▸ TASK: Count the lines in the following data that include "light". Please write only the number.

▸ SUPPLIED MATERIAL:
* * *
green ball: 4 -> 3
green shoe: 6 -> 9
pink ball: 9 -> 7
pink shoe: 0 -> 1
* * *
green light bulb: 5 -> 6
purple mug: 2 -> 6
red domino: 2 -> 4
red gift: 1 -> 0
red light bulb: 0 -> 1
* * *
▸ EXERCISE ANSWER: 2